> _Your goal_: Below are the records. Gather each line that holds "none".

[Recorded data]
^^^^^^^^
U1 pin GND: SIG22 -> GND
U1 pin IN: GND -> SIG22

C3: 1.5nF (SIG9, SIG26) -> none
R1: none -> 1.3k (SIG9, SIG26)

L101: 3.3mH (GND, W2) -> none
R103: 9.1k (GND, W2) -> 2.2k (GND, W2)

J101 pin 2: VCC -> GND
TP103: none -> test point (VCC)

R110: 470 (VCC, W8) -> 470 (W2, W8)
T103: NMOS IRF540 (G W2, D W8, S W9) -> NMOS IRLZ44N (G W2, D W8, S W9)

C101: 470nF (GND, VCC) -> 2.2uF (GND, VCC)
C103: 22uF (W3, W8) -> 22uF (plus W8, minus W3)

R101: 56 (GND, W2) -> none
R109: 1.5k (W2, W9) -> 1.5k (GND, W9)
^^^^^^^^
> _Answer to this exercise_:
C3: 1.5nF (SIG9, SIG26) -> none
R1: none -> 1.3k (SIG9, SIG26)
L101: 3.3mH (GND, W2) -> none
TP103: none -> test point (VCC)
R101: 56 (GND, W2) -> none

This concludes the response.